Given records:
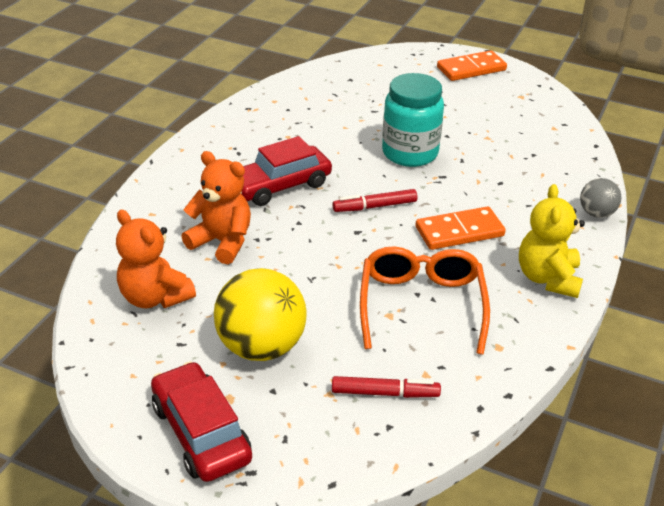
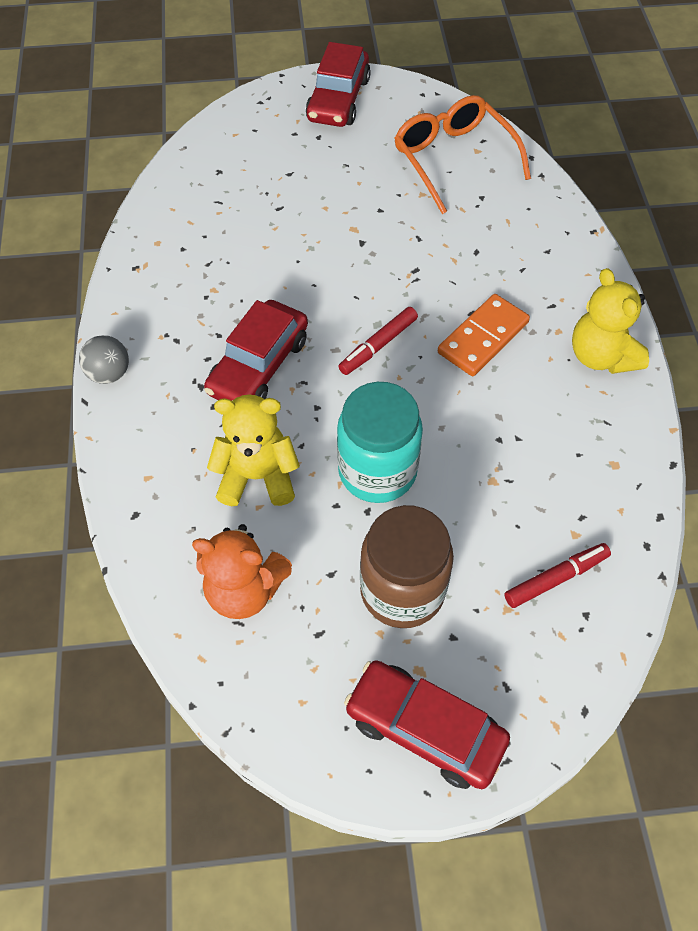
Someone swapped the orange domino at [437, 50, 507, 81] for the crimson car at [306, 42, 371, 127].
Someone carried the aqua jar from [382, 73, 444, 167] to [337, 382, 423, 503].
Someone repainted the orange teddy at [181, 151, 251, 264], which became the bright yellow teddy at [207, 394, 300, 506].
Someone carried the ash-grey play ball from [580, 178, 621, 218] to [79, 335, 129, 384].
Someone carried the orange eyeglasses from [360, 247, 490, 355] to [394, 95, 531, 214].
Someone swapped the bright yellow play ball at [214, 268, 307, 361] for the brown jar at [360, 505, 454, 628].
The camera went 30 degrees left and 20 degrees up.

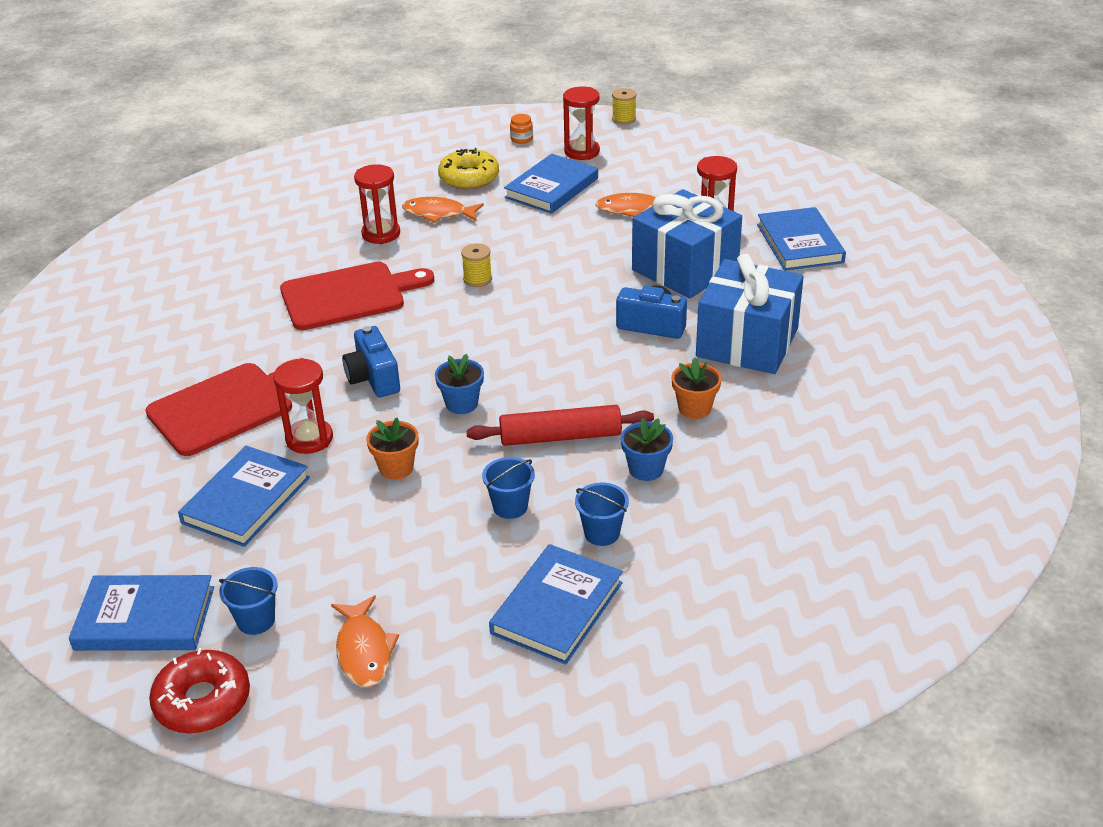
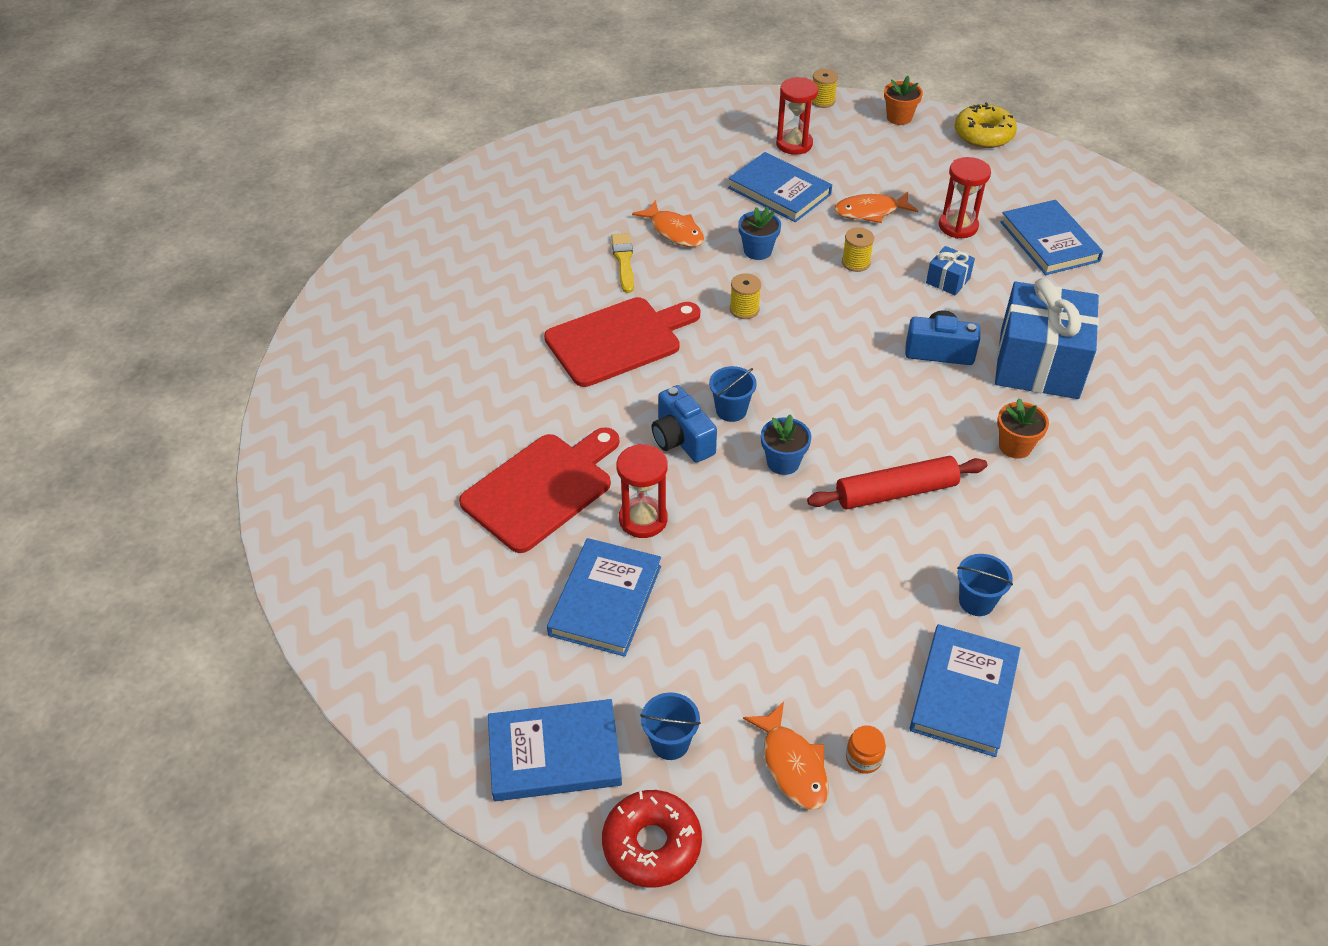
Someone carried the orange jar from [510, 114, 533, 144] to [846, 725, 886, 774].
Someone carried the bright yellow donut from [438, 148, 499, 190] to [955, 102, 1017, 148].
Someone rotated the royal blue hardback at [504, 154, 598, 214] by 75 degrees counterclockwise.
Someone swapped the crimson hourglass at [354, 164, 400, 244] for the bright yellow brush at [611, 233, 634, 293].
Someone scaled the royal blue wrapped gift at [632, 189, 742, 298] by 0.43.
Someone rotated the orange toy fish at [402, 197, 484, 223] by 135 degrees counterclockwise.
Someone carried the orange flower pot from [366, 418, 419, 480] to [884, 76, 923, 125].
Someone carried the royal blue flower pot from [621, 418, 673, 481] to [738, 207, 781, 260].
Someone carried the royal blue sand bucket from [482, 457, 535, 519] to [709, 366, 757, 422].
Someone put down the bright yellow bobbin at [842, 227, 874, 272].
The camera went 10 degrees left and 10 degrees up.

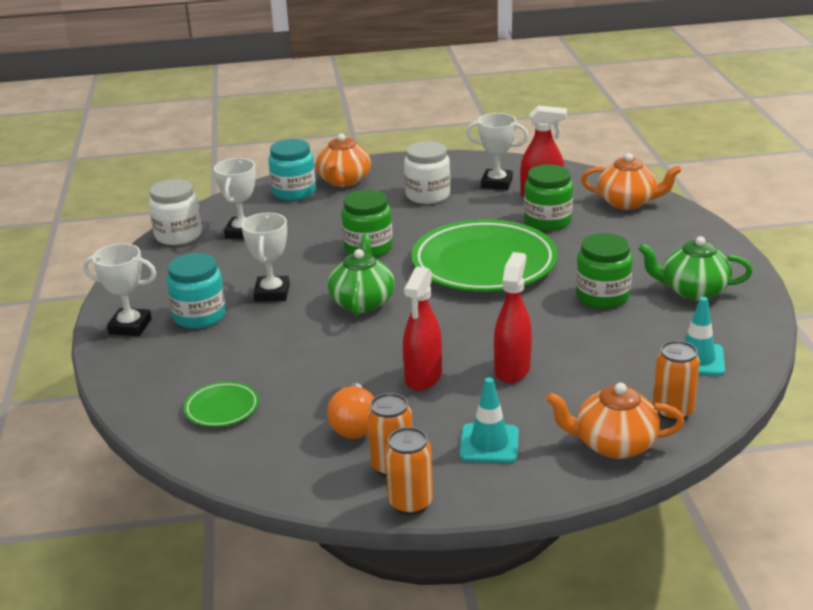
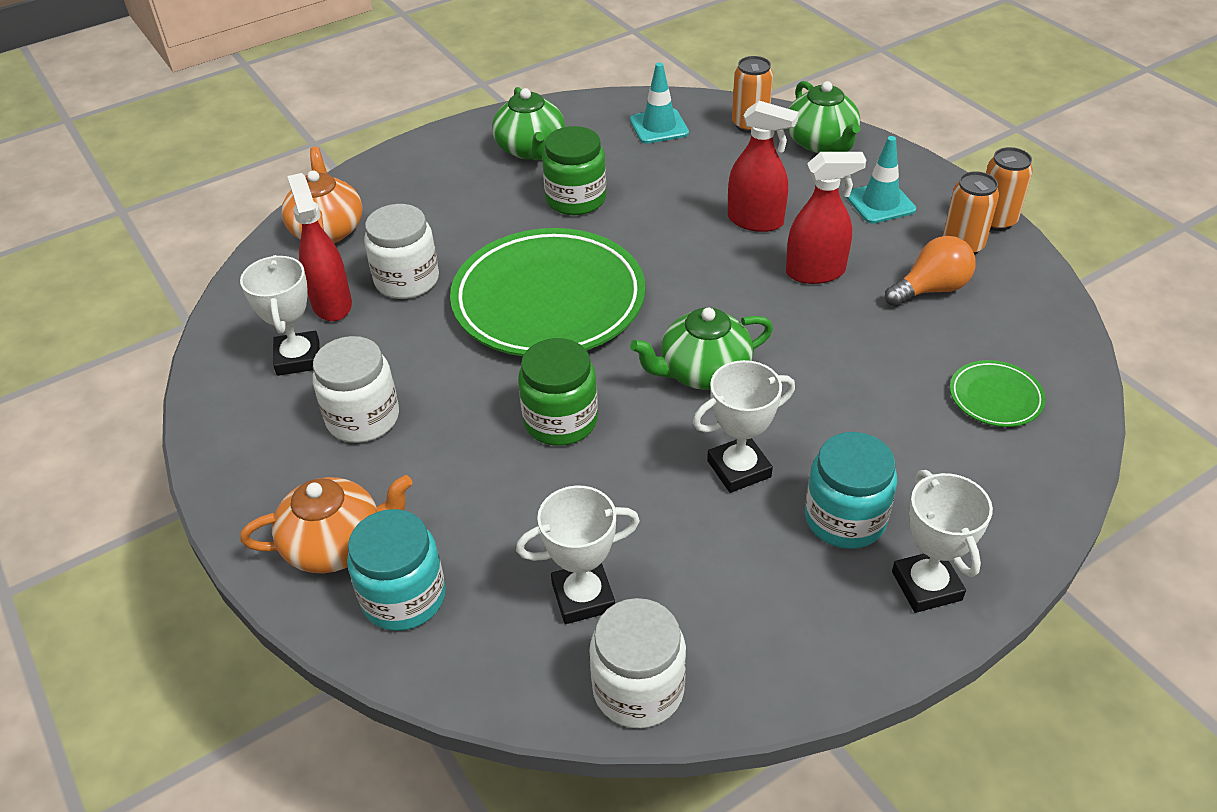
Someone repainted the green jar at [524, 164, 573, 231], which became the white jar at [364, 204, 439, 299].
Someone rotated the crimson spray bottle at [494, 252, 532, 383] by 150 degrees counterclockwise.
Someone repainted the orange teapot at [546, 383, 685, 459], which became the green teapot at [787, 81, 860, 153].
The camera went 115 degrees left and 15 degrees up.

Work order: What is needed is an exact repeat of the records, with every picture left out.

Final answer:
Someone swapped the orange domino at [437, 50, 507, 81] for the crimson car at [306, 42, 371, 127].
Someone carried the aqua jar from [382, 73, 444, 167] to [337, 382, 423, 503].
Someone repainted the orange teddy at [181, 151, 251, 264], which became the bright yellow teddy at [207, 394, 300, 506].
Someone carried the ash-grey play ball from [580, 178, 621, 218] to [79, 335, 129, 384].
Someone carried the orange eyeglasses from [360, 247, 490, 355] to [394, 95, 531, 214].
Someone swapped the bright yellow play ball at [214, 268, 307, 361] for the brown jar at [360, 505, 454, 628].
The camera went 30 degrees left and 20 degrees up.

Someone carried the orange jar from [510, 114, 533, 144] to [846, 725, 886, 774].
Someone carried the bright yellow donut from [438, 148, 499, 190] to [955, 102, 1017, 148].
Someone rotated the royal blue hardback at [504, 154, 598, 214] by 75 degrees counterclockwise.
Someone swapped the crimson hourglass at [354, 164, 400, 244] for the bright yellow brush at [611, 233, 634, 293].
Someone scaled the royal blue wrapped gift at [632, 189, 742, 298] by 0.43.
Someone rotated the orange toy fish at [402, 197, 484, 223] by 135 degrees counterclockwise.
Someone carried the orange flower pot from [366, 418, 419, 480] to [884, 76, 923, 125].
Someone carried the royal blue flower pot from [621, 418, 673, 481] to [738, 207, 781, 260].
Someone carried the royal blue sand bucket from [482, 457, 535, 519] to [709, 366, 757, 422].
Someone put down the bright yellow bobbin at [842, 227, 874, 272].
The camera went 10 degrees left and 10 degrees up.

Someone repainted the green jar at [524, 164, 573, 231], which became the white jar at [364, 204, 439, 299].
Someone rotated the crimson spray bottle at [494, 252, 532, 383] by 150 degrees counterclockwise.
Someone repainted the orange teapot at [546, 383, 685, 459], which became the green teapot at [787, 81, 860, 153].
The camera went 115 degrees left and 15 degrees up.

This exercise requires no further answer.